**Task to carry out:** Retype the entries below word for word, leaving none out.
++++
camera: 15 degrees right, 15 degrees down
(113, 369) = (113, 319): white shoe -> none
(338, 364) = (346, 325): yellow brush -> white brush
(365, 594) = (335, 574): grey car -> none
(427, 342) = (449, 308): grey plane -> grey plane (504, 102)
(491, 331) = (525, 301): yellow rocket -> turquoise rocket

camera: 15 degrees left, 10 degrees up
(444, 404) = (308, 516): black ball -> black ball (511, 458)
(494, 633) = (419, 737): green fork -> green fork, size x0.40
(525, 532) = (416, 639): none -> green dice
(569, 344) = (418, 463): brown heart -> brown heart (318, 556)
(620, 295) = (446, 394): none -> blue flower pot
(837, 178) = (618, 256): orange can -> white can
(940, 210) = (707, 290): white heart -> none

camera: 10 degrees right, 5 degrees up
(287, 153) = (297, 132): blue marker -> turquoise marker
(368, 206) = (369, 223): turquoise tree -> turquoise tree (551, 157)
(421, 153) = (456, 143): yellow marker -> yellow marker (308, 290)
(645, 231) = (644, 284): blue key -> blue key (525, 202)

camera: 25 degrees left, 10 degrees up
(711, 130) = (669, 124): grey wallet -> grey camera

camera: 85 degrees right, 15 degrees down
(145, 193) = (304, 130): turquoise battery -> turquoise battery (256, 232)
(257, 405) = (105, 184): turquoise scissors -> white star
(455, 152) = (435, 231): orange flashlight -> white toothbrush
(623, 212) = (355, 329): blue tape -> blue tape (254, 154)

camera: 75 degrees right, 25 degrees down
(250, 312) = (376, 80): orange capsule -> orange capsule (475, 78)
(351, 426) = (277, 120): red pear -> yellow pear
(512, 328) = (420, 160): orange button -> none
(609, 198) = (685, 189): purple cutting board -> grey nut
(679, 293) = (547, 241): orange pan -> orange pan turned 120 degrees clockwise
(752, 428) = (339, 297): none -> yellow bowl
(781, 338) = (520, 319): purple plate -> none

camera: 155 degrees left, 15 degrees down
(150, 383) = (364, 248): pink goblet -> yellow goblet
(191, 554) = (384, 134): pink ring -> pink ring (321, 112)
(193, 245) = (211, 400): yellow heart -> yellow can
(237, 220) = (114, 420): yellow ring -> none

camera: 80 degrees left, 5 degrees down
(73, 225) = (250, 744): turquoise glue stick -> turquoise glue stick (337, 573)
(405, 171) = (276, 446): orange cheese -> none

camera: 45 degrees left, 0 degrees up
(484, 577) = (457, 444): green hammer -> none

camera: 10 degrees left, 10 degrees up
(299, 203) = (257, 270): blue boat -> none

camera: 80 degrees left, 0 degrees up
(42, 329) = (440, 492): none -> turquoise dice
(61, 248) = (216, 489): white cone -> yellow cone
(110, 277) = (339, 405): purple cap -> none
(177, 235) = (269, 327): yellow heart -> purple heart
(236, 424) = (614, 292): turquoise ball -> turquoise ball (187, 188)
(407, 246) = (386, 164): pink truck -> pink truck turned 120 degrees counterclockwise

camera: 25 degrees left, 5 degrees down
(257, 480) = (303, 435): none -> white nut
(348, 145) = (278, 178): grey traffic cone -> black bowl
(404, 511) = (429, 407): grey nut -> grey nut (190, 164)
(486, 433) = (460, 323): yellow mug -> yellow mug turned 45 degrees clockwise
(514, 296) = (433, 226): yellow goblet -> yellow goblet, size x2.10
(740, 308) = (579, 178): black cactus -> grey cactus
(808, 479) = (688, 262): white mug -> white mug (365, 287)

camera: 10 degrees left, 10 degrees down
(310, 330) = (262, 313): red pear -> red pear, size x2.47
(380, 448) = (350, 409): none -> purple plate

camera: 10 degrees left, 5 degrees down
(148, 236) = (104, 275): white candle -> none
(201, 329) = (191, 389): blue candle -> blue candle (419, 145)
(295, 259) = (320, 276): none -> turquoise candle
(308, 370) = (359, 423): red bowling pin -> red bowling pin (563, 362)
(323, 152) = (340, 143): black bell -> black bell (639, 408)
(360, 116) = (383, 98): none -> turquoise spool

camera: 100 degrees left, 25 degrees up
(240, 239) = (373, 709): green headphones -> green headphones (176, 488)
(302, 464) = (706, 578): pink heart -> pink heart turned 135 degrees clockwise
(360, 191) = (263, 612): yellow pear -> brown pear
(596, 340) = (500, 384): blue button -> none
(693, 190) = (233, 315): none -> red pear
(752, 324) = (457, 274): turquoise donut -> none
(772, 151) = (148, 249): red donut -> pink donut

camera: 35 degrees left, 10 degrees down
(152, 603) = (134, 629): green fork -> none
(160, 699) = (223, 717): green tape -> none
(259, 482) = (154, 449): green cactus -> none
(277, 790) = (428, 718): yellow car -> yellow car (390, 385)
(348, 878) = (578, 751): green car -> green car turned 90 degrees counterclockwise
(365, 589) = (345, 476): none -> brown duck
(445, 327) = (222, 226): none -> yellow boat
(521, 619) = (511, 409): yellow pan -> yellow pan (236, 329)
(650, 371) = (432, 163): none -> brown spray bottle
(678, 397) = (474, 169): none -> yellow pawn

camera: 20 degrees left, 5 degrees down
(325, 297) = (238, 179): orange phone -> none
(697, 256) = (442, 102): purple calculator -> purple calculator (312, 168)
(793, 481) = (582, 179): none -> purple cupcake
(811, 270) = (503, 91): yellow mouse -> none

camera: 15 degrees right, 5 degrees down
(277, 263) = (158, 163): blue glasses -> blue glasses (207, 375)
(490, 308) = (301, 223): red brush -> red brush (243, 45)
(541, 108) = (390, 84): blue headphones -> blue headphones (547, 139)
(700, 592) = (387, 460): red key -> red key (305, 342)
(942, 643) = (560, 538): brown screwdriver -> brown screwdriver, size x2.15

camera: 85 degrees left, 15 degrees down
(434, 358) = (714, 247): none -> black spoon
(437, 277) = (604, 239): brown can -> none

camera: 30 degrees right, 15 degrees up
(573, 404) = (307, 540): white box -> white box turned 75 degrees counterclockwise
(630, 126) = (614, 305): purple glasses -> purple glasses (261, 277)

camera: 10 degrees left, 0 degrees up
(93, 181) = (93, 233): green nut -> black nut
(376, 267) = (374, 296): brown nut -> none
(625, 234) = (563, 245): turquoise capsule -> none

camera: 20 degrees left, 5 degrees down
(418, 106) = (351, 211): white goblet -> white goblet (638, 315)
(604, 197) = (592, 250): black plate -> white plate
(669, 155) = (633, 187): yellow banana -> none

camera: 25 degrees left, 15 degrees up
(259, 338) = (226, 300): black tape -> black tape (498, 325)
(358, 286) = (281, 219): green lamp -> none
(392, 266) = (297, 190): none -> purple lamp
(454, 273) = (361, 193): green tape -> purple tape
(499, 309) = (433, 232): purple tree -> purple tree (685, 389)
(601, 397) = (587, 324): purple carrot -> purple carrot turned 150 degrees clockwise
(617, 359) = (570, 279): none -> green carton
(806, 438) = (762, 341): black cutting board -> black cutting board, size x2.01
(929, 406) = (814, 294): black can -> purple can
++++
**Answer box:**
camera: 15 degrees right, 15 degrees down
(113, 369) = (113, 319): white shoe -> none
(338, 364) = (346, 325): yellow brush -> white brush
(365, 594) = (335, 574): grey car -> none
(427, 342) = (449, 308): grey plane -> grey plane (504, 102)
(491, 331) = (525, 301): yellow rocket -> turquoise rocket

camera: 15 degrees left, 10 degrees up
(444, 404) = (308, 516): black ball -> black ball (511, 458)
(494, 633) = (419, 737): green fork -> green fork, size x0.40
(525, 532) = (416, 639): none -> green dice
(569, 344) = (418, 463): brown heart -> brown heart (318, 556)
(620, 295) = (446, 394): none -> blue flower pot
(837, 178) = (618, 256): orange can -> white can
(940, 210) = (707, 290): white heart -> none

camera: 10 degrees right, 5 degrees up
(287, 153) = (297, 132): blue marker -> turquoise marker
(368, 206) = (369, 223): turquoise tree -> turquoise tree (551, 157)
(421, 153) = (456, 143): yellow marker -> yellow marker (308, 290)
(645, 231) = (644, 284): blue key -> blue key (525, 202)

camera: 25 degrees left, 10 degrees up
(711, 130) = (669, 124): grey wallet -> grey camera

camera: 85 degrees right, 15 degrees down
(145, 193) = (304, 130): turquoise battery -> turquoise battery (256, 232)
(257, 405) = (105, 184): turquoise scissors -> white star
(455, 152) = (435, 231): orange flashlight -> white toothbrush
(623, 212) = (355, 329): blue tape -> blue tape (254, 154)

camera: 75 degrees right, 25 degrees down
(250, 312) = (376, 80): orange capsule -> orange capsule (475, 78)
(351, 426) = (277, 120): red pear -> yellow pear
(512, 328) = (420, 160): orange button -> none
(609, 198) = (685, 189): purple cutting board -> grey nut
(679, 293) = (547, 241): orange pan -> orange pan turned 120 degrees clockwise
(752, 428) = (339, 297): none -> yellow bowl
(781, 338) = (520, 319): purple plate -> none

camera: 155 degrees left, 15 degrees down
(150, 383) = (364, 248): pink goblet -> yellow goblet
(191, 554) = (384, 134): pink ring -> pink ring (321, 112)
(193, 245) = (211, 400): yellow heart -> yellow can
(237, 220) = (114, 420): yellow ring -> none

camera: 80 degrees left, 5 degrees down
(73, 225) = (250, 744): turquoise glue stick -> turquoise glue stick (337, 573)
(405, 171) = (276, 446): orange cheese -> none

camera: 45 degrees left, 0 degrees up
(484, 577) = (457, 444): green hammer -> none

camera: 10 degrees left, 10 degrees up
(299, 203) = (257, 270): blue boat -> none

camera: 80 degrees left, 0 degrees up
(42, 329) = (440, 492): none -> turquoise dice
(61, 248) = (216, 489): white cone -> yellow cone
(110, 277) = (339, 405): purple cap -> none
(177, 235) = (269, 327): yellow heart -> purple heart
(236, 424) = (614, 292): turquoise ball -> turquoise ball (187, 188)
(407, 246) = (386, 164): pink truck -> pink truck turned 120 degrees counterclockwise

camera: 25 degrees left, 5 degrees down
(257, 480) = (303, 435): none -> white nut
(348, 145) = (278, 178): grey traffic cone -> black bowl
(404, 511) = (429, 407): grey nut -> grey nut (190, 164)
(486, 433) = (460, 323): yellow mug -> yellow mug turned 45 degrees clockwise
(514, 296) = (433, 226): yellow goblet -> yellow goblet, size x2.10
(740, 308) = (579, 178): black cactus -> grey cactus
(808, 479) = (688, 262): white mug -> white mug (365, 287)

camera: 10 degrees left, 10 degrees down
(310, 330) = (262, 313): red pear -> red pear, size x2.47
(380, 448) = (350, 409): none -> purple plate

camera: 10 degrees left, 5 degrees down
(148, 236) = (104, 275): white candle -> none
(201, 329) = (191, 389): blue candle -> blue candle (419, 145)
(295, 259) = (320, 276): none -> turquoise candle
(308, 370) = (359, 423): red bowling pin -> red bowling pin (563, 362)
(323, 152) = (340, 143): black bell -> black bell (639, 408)
(360, 116) = (383, 98): none -> turquoise spool

camera: 100 degrees left, 25 degrees up
(240, 239) = (373, 709): green headphones -> green headphones (176, 488)
(302, 464) = (706, 578): pink heart -> pink heart turned 135 degrees clockwise
(360, 191) = (263, 612): yellow pear -> brown pear
(596, 340) = (500, 384): blue button -> none
(693, 190) = (233, 315): none -> red pear
(752, 324) = (457, 274): turquoise donut -> none
(772, 151) = (148, 249): red donut -> pink donut

camera: 35 degrees left, 10 degrees down
(152, 603) = (134, 629): green fork -> none
(160, 699) = (223, 717): green tape -> none
(259, 482) = (154, 449): green cactus -> none
(277, 790) = (428, 718): yellow car -> yellow car (390, 385)
(348, 878) = (578, 751): green car -> green car turned 90 degrees counterclockwise
(365, 589) = (345, 476): none -> brown duck
(445, 327) = (222, 226): none -> yellow boat
(521, 619) = (511, 409): yellow pan -> yellow pan (236, 329)
(650, 371) = (432, 163): none -> brown spray bottle
(678, 397) = (474, 169): none -> yellow pawn

camera: 20 degrees left, 5 degrees down
(325, 297) = (238, 179): orange phone -> none
(697, 256) = (442, 102): purple calculator -> purple calculator (312, 168)
(793, 481) = (582, 179): none -> purple cupcake
(811, 270) = (503, 91): yellow mouse -> none

camera: 15 degrees right, 5 degrees down
(277, 263) = (158, 163): blue glasses -> blue glasses (207, 375)
(490, 308) = (301, 223): red brush -> red brush (243, 45)
(541, 108) = (390, 84): blue headphones -> blue headphones (547, 139)
(700, 592) = (387, 460): red key -> red key (305, 342)
(942, 643) = (560, 538): brown screwdriver -> brown screwdriver, size x2.15

camera: 85 degrees left, 15 degrees down
(434, 358) = (714, 247): none -> black spoon
(437, 277) = (604, 239): brown can -> none

camera: 30 degrees right, 15 degrees up
(573, 404) = (307, 540): white box -> white box turned 75 degrees counterclockwise
(630, 126) = (614, 305): purple glasses -> purple glasses (261, 277)

camera: 10 degrees left, 0 degrees up
(93, 181) = (93, 233): green nut -> black nut
(376, 267) = (374, 296): brown nut -> none
(625, 234) = (563, 245): turquoise capsule -> none

camera: 20 degrees left, 5 degrees down
(418, 106) = (351, 211): white goblet -> white goblet (638, 315)
(604, 197) = (592, 250): black plate -> white plate
(669, 155) = (633, 187): yellow banana -> none

camera: 25 degrees left, 15 degrees up
(259, 338) = (226, 300): black tape -> black tape (498, 325)
(358, 286) = (281, 219): green lamp -> none
(392, 266) = (297, 190): none -> purple lamp
(454, 273) = (361, 193): green tape -> purple tape
(499, 309) = (433, 232): purple tree -> purple tree (685, 389)
(601, 397) = (587, 324): purple carrot -> purple carrot turned 150 degrees clockwise
(617, 359) = (570, 279): none -> green carton
(806, 438) = (762, 341): black cutting board -> black cutting board, size x2.01
(929, 406) = (814, 294): black can -> purple can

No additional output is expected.